*** Opening SOURCE MATERIAL ***
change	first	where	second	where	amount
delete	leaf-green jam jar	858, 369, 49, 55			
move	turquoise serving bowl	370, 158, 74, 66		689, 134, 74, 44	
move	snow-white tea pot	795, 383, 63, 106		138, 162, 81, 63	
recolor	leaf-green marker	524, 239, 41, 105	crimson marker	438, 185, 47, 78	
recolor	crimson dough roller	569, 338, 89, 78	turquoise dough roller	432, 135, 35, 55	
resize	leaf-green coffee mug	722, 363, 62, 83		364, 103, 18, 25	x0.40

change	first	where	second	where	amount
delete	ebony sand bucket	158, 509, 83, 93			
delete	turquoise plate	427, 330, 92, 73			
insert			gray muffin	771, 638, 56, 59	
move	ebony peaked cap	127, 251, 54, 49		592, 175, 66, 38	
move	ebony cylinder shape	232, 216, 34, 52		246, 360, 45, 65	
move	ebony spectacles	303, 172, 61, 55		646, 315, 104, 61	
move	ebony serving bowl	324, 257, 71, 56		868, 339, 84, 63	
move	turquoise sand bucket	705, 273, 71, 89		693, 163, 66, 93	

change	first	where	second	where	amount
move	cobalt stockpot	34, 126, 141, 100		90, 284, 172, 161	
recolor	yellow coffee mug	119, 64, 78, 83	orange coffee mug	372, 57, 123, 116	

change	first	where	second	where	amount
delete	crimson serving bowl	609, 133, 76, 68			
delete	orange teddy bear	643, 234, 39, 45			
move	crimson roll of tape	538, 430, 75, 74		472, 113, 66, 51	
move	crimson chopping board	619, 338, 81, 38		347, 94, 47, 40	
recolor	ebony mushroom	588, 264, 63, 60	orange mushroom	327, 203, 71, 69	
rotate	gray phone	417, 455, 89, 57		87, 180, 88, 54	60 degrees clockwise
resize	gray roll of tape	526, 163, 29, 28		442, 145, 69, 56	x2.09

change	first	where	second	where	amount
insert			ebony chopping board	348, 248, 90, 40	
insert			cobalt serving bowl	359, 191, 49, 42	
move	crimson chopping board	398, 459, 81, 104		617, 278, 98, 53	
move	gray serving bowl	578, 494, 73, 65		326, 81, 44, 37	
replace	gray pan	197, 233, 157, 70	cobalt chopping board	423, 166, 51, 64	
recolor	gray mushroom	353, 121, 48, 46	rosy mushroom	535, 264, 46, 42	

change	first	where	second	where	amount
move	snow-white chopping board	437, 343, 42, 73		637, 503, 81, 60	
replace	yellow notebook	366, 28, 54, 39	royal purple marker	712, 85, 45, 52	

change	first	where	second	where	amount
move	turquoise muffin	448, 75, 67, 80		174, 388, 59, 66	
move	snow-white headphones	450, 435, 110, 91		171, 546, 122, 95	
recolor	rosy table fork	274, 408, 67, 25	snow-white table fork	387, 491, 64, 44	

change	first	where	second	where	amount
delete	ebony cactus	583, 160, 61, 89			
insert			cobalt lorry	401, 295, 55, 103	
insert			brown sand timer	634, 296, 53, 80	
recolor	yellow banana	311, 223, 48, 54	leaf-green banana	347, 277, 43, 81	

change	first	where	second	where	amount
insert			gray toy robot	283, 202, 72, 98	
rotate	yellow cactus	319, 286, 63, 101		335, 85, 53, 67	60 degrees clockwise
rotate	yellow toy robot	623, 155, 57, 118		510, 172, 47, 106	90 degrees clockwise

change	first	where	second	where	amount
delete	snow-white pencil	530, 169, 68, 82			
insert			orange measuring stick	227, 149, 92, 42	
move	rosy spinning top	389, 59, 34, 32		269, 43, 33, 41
*** Closing SOURCE MATERIAL ***
WHAT TO PRODUCE: Copy the stretch of the records above that runs from the line with "134, 74, 44" through the line with "135, 35, 55". Both end lines belong in the copy, and nothing else does.

THE ANSWER:
move	turquoise serving bowl	370, 158, 74, 66		689, 134, 74, 44	
move	snow-white tea pot	795, 383, 63, 106		138, 162, 81, 63	
recolor	leaf-green marker	524, 239, 41, 105	crimson marker	438, 185, 47, 78	
recolor	crimson dough roller	569, 338, 89, 78	turquoise dough roller	432, 135, 35, 55	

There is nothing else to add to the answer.